ACTIVITY - Each line below from the one containing "yellow 1x3 brick [229,456,477,585]" through the one containing "grey 1x1 tile [394,430,468,510]" should be output exactly as it stands, and no other line should appear.

(Object change descriptions)
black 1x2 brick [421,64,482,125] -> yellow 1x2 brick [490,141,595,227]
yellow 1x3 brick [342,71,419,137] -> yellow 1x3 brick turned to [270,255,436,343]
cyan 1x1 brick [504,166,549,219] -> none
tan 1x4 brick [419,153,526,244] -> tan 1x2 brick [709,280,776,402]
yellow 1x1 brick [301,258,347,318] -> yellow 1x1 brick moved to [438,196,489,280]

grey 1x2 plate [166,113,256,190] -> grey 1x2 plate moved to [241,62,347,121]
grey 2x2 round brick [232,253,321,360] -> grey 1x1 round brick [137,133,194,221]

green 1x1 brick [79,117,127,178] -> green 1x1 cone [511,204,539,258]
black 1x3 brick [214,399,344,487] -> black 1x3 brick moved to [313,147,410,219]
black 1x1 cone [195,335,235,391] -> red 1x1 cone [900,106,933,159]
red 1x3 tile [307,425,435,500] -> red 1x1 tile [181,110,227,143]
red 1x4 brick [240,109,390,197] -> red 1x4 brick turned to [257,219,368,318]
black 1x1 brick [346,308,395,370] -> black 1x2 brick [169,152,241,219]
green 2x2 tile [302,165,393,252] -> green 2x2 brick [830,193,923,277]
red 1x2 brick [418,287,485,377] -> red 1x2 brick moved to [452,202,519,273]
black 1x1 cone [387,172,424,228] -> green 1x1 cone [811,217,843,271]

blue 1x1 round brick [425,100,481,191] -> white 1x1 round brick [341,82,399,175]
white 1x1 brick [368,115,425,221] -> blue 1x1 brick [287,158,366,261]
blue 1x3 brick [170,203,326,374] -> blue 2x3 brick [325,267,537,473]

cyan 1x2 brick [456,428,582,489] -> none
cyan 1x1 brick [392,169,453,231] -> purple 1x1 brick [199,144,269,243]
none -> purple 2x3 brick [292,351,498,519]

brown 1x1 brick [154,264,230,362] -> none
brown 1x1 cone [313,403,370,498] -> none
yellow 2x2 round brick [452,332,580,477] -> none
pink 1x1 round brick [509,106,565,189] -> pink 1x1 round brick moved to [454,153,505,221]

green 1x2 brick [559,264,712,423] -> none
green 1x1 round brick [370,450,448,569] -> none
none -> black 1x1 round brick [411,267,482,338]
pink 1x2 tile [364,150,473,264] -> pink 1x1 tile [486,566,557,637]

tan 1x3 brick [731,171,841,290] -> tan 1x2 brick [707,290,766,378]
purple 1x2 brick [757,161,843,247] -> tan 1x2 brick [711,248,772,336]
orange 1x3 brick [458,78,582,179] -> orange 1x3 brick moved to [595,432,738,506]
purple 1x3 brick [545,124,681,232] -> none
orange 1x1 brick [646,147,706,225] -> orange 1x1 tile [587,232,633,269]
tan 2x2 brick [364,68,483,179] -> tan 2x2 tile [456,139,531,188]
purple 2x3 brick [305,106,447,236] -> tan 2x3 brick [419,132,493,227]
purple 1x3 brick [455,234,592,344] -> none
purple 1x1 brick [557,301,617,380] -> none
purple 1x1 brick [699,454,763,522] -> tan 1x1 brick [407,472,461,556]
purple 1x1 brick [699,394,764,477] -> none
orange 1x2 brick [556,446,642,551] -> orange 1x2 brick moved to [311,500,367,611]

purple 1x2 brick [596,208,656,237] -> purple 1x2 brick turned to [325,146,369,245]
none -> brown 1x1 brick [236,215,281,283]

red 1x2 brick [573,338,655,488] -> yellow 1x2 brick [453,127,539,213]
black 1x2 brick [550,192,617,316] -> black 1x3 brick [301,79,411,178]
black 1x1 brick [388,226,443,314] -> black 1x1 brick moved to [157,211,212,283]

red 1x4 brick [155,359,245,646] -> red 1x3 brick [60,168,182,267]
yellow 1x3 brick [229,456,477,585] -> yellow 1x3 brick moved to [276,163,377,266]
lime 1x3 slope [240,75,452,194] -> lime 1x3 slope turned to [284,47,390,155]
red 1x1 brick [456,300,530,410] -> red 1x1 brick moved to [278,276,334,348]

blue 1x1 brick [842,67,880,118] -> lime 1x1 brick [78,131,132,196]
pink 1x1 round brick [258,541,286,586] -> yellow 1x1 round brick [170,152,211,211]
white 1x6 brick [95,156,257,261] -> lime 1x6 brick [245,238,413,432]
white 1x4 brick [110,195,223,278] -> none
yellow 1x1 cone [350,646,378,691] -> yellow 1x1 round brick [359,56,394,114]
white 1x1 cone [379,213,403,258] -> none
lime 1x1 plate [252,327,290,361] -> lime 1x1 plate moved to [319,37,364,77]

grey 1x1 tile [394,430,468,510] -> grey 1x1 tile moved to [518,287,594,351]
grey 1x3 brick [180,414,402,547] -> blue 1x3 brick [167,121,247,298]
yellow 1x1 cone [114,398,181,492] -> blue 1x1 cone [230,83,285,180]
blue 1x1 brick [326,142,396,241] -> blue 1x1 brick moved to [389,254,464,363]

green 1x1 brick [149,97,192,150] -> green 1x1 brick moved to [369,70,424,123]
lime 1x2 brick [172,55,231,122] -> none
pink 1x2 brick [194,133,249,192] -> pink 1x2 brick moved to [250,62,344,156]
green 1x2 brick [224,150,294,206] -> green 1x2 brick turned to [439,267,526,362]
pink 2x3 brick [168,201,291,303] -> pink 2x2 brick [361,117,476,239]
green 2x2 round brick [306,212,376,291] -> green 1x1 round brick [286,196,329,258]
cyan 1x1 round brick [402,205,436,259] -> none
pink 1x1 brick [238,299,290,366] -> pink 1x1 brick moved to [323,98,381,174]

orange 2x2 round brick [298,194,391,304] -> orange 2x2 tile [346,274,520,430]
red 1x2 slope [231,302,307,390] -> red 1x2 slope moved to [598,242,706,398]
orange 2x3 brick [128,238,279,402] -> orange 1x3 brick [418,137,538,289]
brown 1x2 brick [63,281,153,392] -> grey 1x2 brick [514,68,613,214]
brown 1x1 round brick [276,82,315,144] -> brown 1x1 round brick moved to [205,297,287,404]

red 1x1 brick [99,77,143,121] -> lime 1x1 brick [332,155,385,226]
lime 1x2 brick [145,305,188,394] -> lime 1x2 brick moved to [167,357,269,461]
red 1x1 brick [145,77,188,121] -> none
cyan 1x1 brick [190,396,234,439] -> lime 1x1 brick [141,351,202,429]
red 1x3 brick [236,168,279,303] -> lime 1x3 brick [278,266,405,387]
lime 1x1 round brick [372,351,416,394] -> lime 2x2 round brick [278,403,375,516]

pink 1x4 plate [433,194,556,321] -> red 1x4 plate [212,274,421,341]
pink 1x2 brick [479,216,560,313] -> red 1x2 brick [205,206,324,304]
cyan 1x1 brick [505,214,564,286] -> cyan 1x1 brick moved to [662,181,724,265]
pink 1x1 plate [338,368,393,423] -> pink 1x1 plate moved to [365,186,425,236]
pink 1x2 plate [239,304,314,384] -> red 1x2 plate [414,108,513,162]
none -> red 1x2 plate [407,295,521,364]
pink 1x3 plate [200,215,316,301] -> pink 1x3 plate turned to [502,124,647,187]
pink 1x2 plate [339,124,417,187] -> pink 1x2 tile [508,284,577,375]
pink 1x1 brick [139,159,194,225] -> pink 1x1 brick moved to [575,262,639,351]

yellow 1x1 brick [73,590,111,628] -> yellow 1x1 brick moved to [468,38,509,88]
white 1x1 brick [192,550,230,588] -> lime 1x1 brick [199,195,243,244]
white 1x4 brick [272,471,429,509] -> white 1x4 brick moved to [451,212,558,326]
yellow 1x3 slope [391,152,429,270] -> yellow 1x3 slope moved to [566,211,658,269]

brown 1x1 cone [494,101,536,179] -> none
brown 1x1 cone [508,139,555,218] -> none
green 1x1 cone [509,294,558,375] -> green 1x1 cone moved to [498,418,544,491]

EXERCISE SOLUTION -
yellow 1x3 brick [229,456,477,585] -> yellow 1x3 brick moved to [276,163,377,266]
lime 1x3 slope [240,75,452,194] -> lime 1x3 slope turned to [284,47,390,155]
red 1x1 brick [456,300,530,410] -> red 1x1 brick moved to [278,276,334,348]

blue 1x1 brick [842,67,880,118] -> lime 1x1 brick [78,131,132,196]
pink 1x1 round brick [258,541,286,586] -> yellow 1x1 round brick [170,152,211,211]
white 1x6 brick [95,156,257,261] -> lime 1x6 brick [245,238,413,432]
white 1x4 brick [110,195,223,278] -> none
yellow 1x1 cone [350,646,378,691] -> yellow 1x1 round brick [359,56,394,114]
white 1x1 cone [379,213,403,258] -> none
lime 1x1 plate [252,327,290,361] -> lime 1x1 plate moved to [319,37,364,77]

grey 1x1 tile [394,430,468,510] -> grey 1x1 tile moved to [518,287,594,351]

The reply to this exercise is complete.